* Task requirements: When you reach the line in the listing below that contains "was: traffic cone (purple)", begin returning lines exactly as written, and stop after the line that contains "in_second: [180, 224, 64, 79]". Return no other lines.

* Information given:
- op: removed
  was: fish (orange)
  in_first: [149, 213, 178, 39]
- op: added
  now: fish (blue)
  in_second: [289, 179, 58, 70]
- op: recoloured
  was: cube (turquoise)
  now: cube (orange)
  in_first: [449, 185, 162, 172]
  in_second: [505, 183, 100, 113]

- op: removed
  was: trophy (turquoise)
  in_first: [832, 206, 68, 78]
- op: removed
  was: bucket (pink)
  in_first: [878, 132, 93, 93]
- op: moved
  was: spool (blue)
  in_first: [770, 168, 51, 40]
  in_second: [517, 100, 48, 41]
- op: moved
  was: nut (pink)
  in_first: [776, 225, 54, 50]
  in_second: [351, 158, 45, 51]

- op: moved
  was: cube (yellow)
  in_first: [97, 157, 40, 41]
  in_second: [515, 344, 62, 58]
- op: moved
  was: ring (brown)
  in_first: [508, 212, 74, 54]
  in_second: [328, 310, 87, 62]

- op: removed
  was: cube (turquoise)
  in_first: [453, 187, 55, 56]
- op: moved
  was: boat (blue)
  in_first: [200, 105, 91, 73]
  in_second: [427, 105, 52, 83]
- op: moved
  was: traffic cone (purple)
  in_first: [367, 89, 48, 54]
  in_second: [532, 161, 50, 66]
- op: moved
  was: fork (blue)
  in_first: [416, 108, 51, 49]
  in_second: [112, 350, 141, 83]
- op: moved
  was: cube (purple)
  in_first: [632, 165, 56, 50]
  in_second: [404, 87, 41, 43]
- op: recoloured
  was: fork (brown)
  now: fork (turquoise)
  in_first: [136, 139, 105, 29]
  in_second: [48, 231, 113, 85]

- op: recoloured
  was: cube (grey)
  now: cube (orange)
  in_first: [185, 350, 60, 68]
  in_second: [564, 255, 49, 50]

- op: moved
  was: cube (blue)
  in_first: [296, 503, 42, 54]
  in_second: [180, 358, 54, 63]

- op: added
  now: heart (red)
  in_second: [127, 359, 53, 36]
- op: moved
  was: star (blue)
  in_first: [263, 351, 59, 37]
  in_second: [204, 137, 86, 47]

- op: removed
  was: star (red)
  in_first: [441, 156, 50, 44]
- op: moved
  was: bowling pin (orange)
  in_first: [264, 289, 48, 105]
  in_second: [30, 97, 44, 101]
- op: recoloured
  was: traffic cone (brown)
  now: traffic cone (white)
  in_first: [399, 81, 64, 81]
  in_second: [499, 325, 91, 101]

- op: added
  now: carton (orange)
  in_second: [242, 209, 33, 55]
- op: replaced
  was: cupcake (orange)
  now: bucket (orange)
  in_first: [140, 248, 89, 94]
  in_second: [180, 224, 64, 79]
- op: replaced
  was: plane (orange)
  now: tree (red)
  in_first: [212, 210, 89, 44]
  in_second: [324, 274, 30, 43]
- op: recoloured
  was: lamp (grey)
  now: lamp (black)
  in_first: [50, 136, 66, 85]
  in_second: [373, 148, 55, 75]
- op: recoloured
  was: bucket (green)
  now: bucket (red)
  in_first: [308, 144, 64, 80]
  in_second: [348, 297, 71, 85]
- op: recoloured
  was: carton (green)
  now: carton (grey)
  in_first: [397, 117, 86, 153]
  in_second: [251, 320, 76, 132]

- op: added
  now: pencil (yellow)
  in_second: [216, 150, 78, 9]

* Output for this task:
  was: traffic cone (purple)
  in_first: [367, 89, 48, 54]
  in_second: [532, 161, 50, 66]
- op: moved
  was: fork (blue)
  in_first: [416, 108, 51, 49]
  in_second: [112, 350, 141, 83]
- op: moved
  was: cube (purple)
  in_first: [632, 165, 56, 50]
  in_second: [404, 87, 41, 43]
- op: recoloured
  was: fork (brown)
  now: fork (turquoise)
  in_first: [136, 139, 105, 29]
  in_second: [48, 231, 113, 85]

- op: recoloured
  was: cube (grey)
  now: cube (orange)
  in_first: [185, 350, 60, 68]
  in_second: [564, 255, 49, 50]

- op: moved
  was: cube (blue)
  in_first: [296, 503, 42, 54]
  in_second: [180, 358, 54, 63]

- op: added
  now: heart (red)
  in_second: [127, 359, 53, 36]
- op: moved
  was: star (blue)
  in_first: [263, 351, 59, 37]
  in_second: [204, 137, 86, 47]

- op: removed
  was: star (red)
  in_first: [441, 156, 50, 44]
- op: moved
  was: bowling pin (orange)
  in_first: [264, 289, 48, 105]
  in_second: [30, 97, 44, 101]
- op: recoloured
  was: traffic cone (brown)
  now: traffic cone (white)
  in_first: [399, 81, 64, 81]
  in_second: [499, 325, 91, 101]

- op: added
  now: carton (orange)
  in_second: [242, 209, 33, 55]
- op: replaced
  was: cupcake (orange)
  now: bucket (orange)
  in_first: [140, 248, 89, 94]
  in_second: [180, 224, 64, 79]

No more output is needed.